RECORDS SUPPLIED:
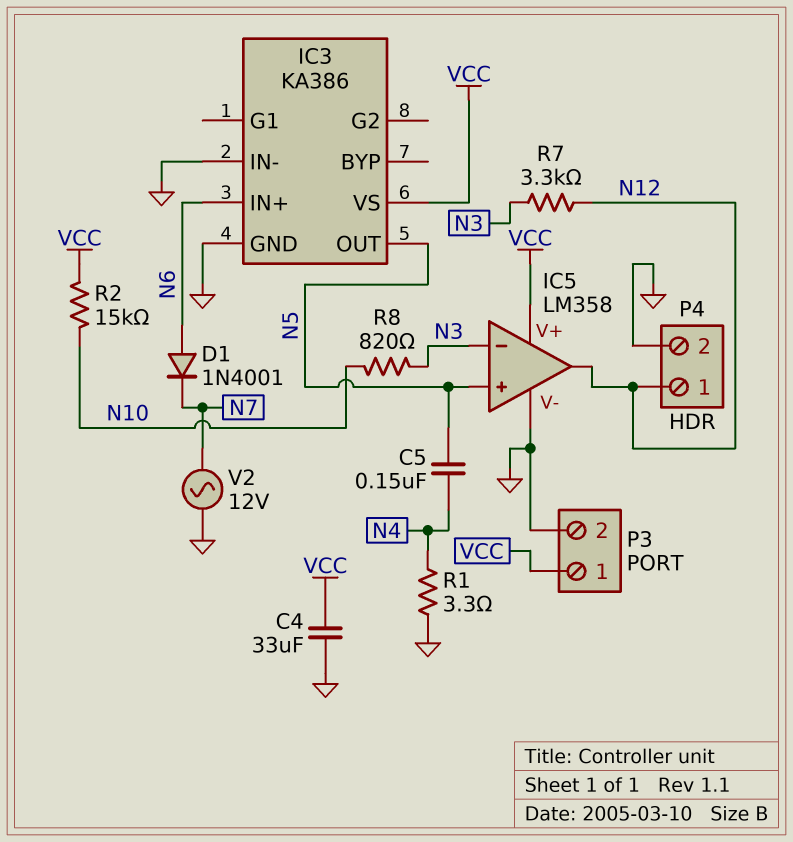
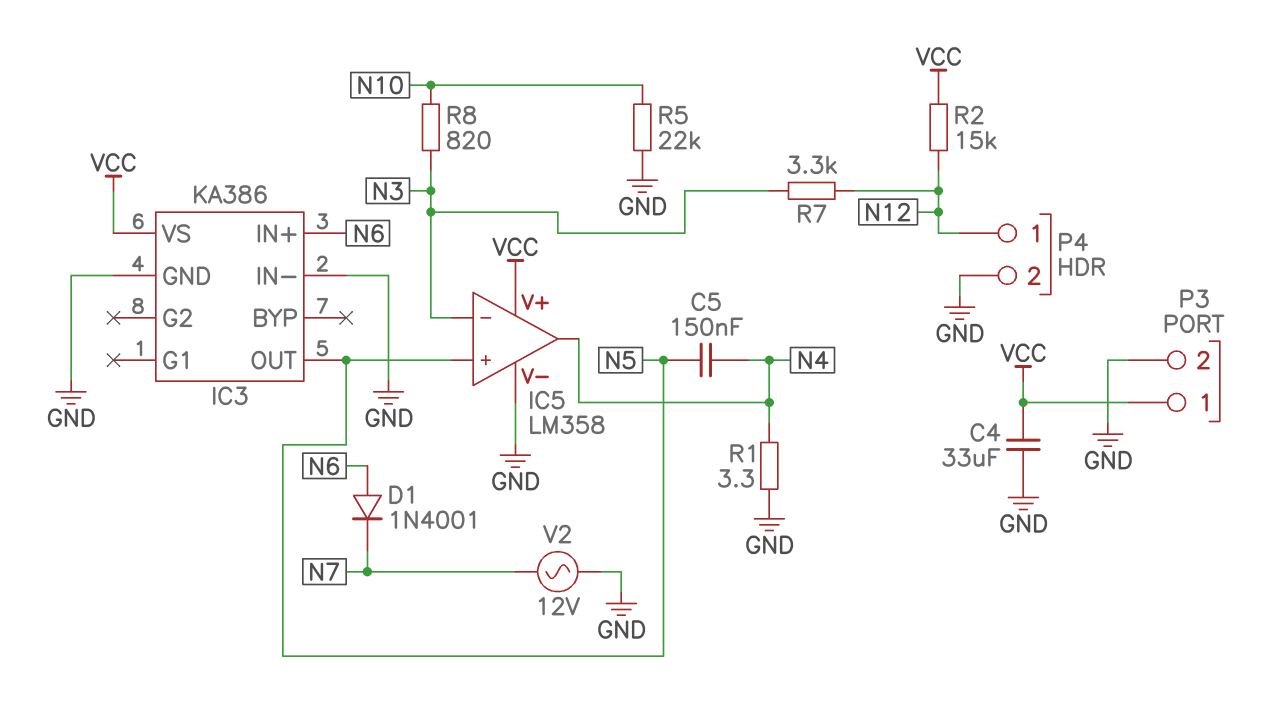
IC5 pin out: N12 -> N4
R2: 15k (N10, VCC) -> 15k (N12, VCC)
R5: none -> 22k (GND, N10)

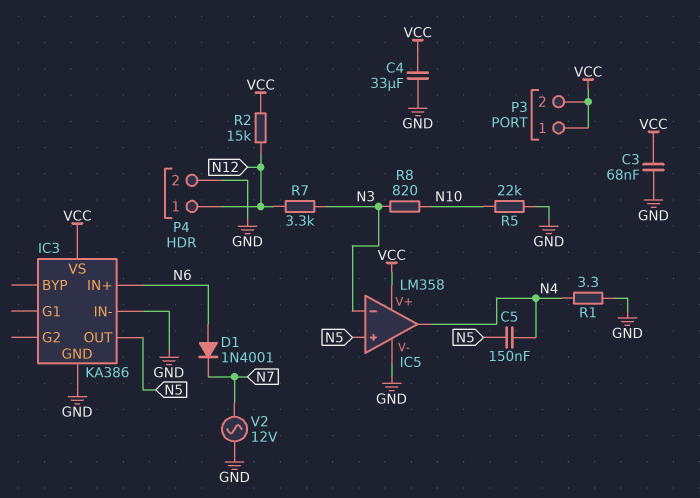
C3: none -> 68nF (GND, VCC)
P3 pin 2: GND -> VCC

PROBLEM REQUIREMENTS: The whole listing above must be returned exactly as written, with no pictures carried over.

ANSWER SECTION:
IC5 pin out: N12 -> N4
R2: 15k (N10, VCC) -> 15k (N12, VCC)
R5: none -> 22k (GND, N10)

C3: none -> 68nF (GND, VCC)
P3 pin 2: GND -> VCC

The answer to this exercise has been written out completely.